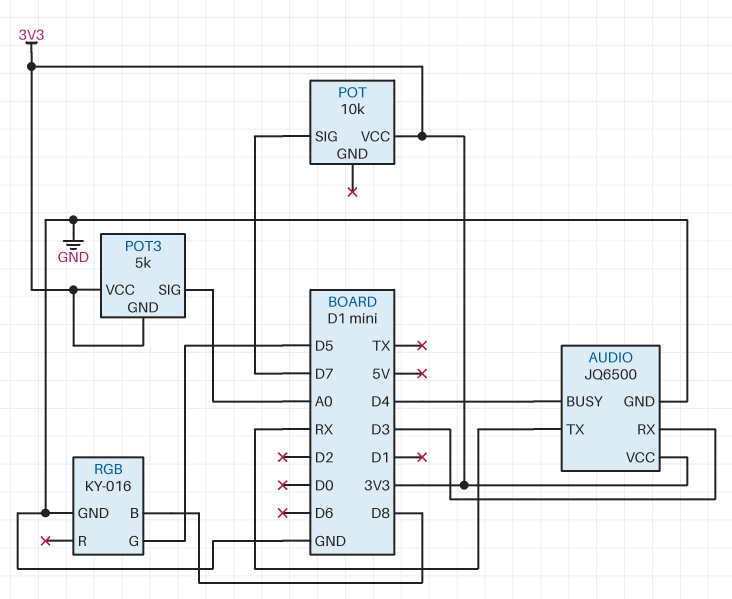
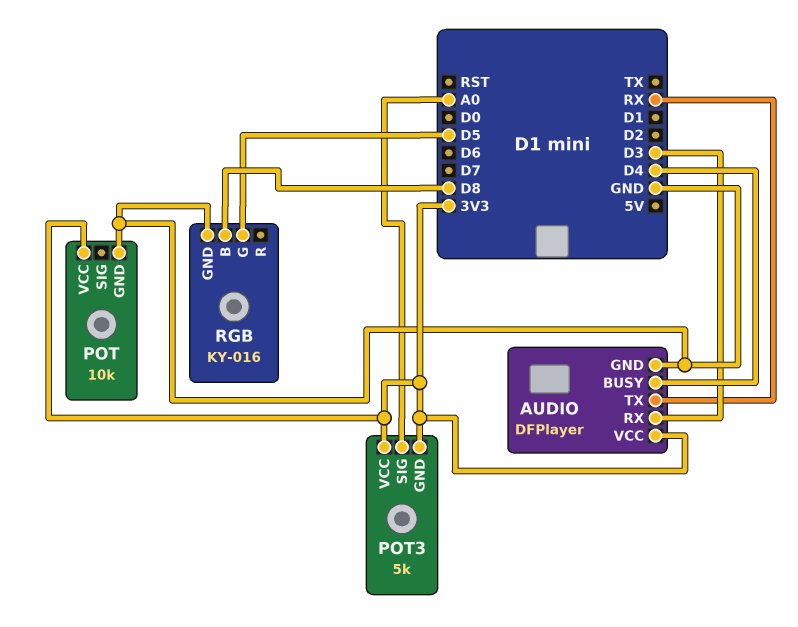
AUDIO: JQ6500 -> DFPlayer
POT pin GND: none -> GND
POT pin SIG: D7 -> none

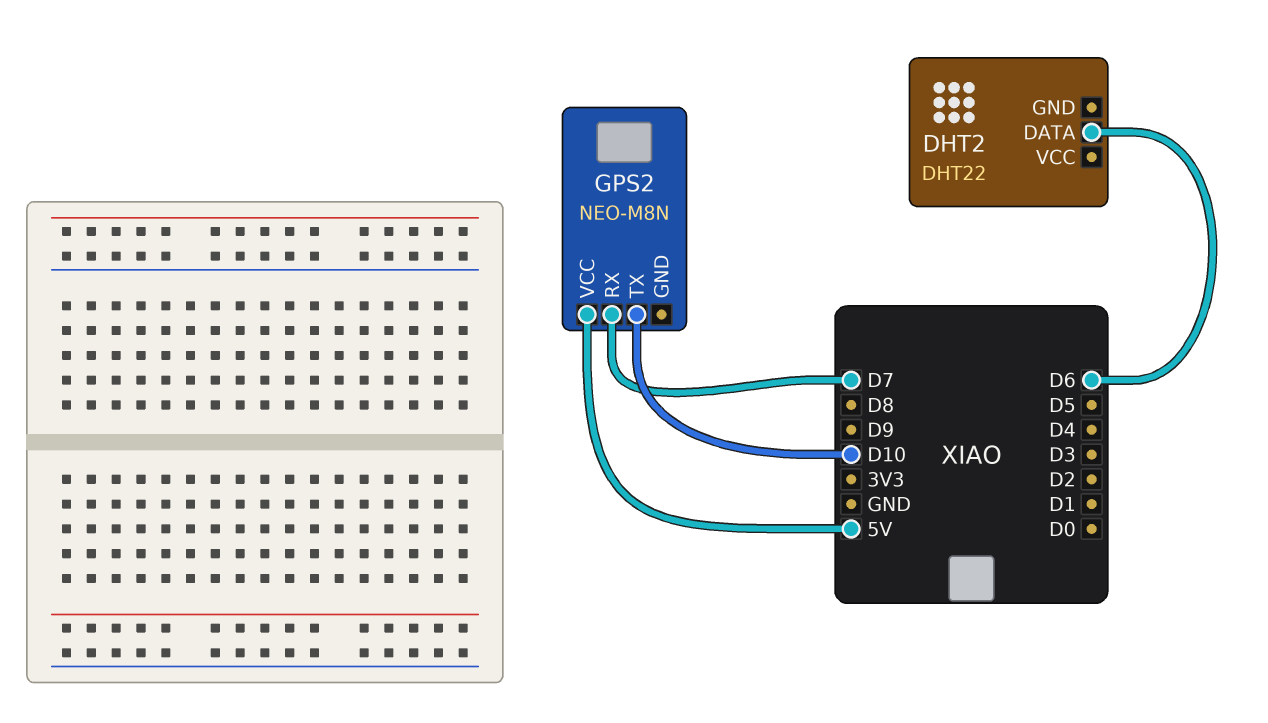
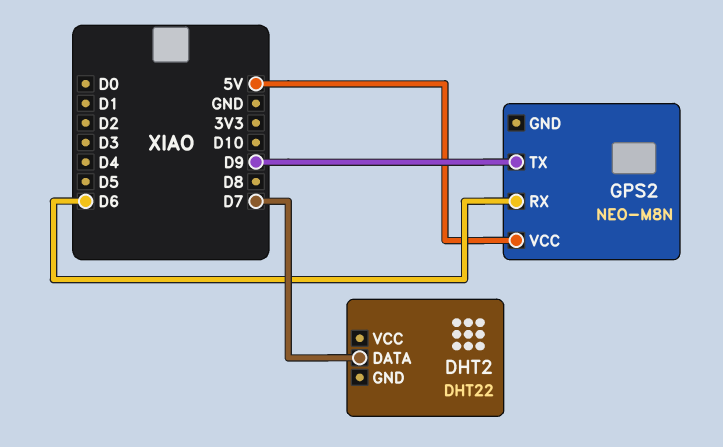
DHT2 pin DATA: D6 -> D7
GPS2 pin RX: D7 -> D6
GPS2 pin TX: D10 -> D9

*Exercise requirements*
Across the records above, show each line containing the word "none".

*Result of this exercise*
POT pin GND: none -> GND
POT pin SIG: D7 -> none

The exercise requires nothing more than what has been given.